■ **TASK TO CARRY OUT**:
Copy the data that follows exactly. Include no pictures.

[Before-and-after scene images]
::::::

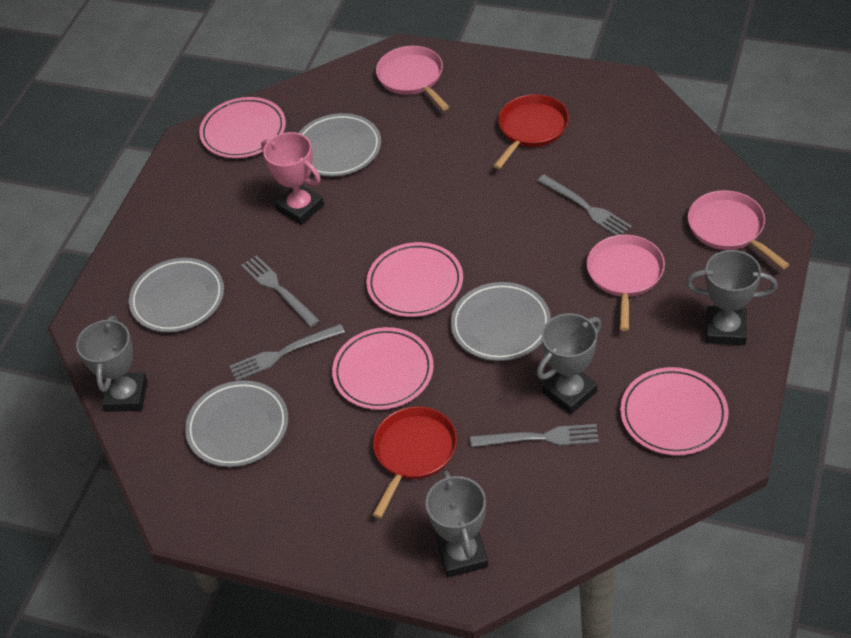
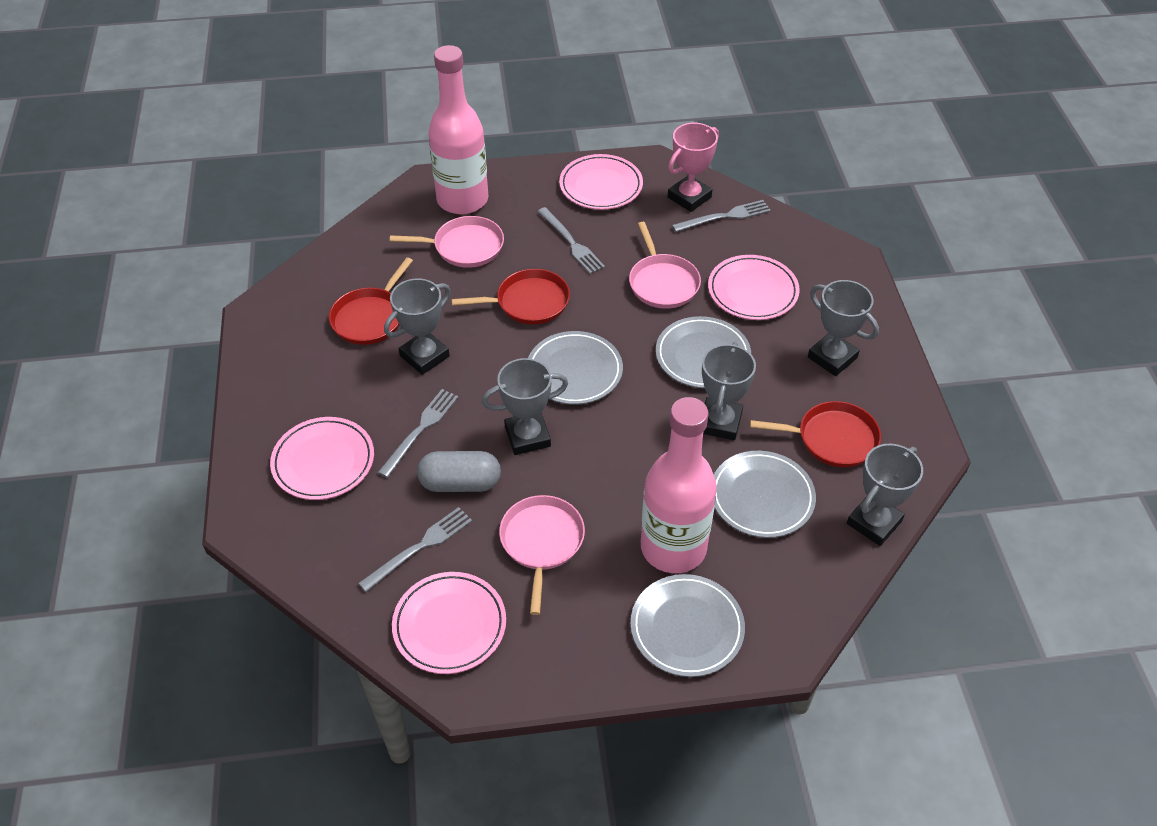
grey capsule: 0 -> 1
grey trophy: 4 -> 5
pink bottle: 0 -> 2
red pan: 2 -> 3

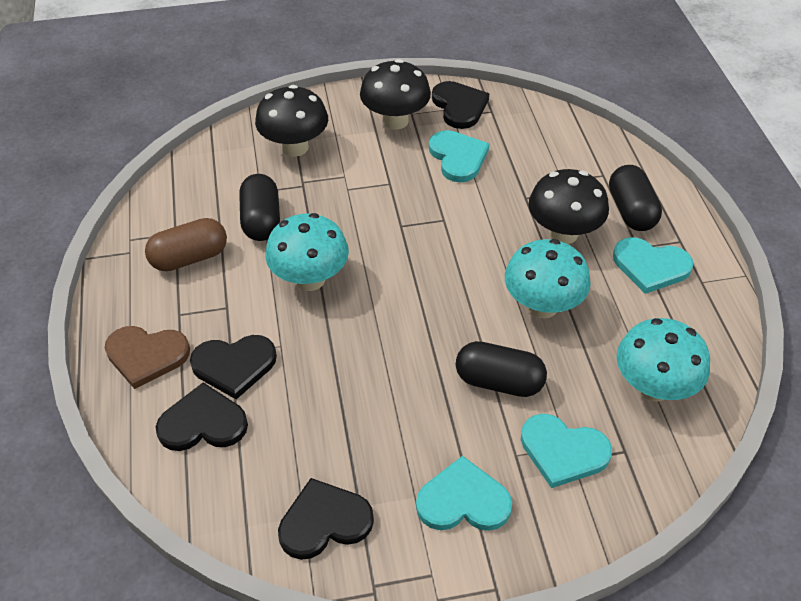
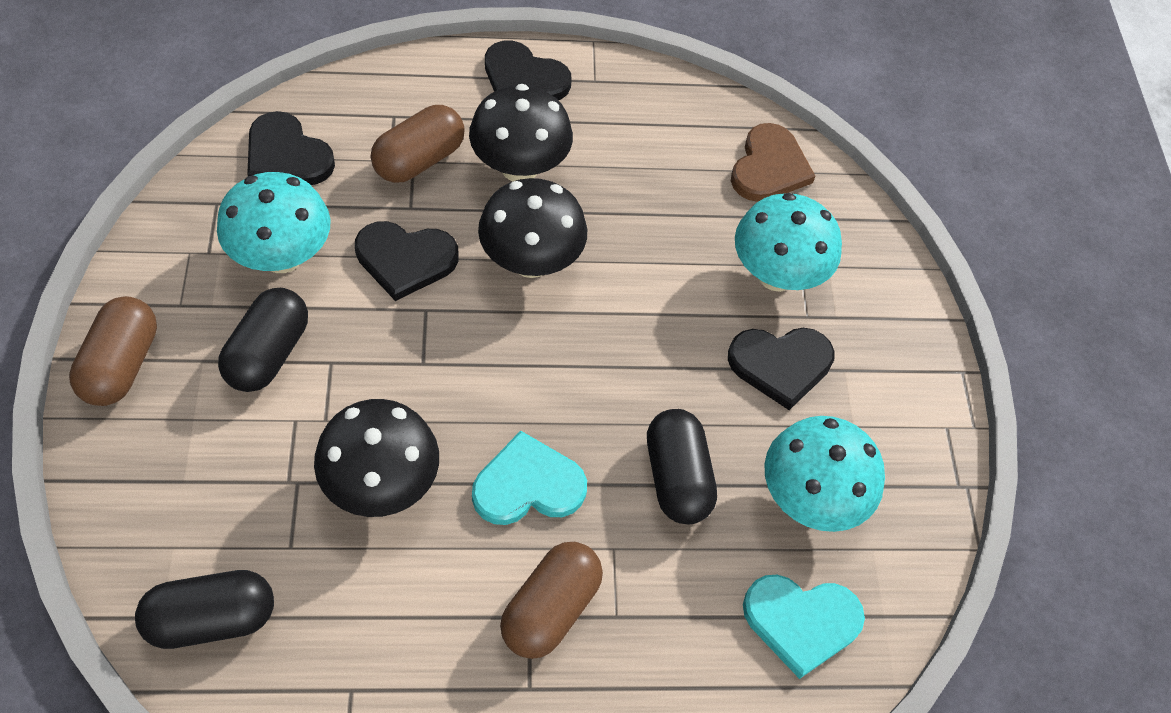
brown capsule: 1 -> 3
turquoise heart: 4 -> 2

::::::

■ **REPLY**:
grey capsule: 0 -> 1
grey trophy: 4 -> 5
pink bottle: 0 -> 2
red pan: 2 -> 3

brown capsule: 1 -> 3
turquoise heart: 4 -> 2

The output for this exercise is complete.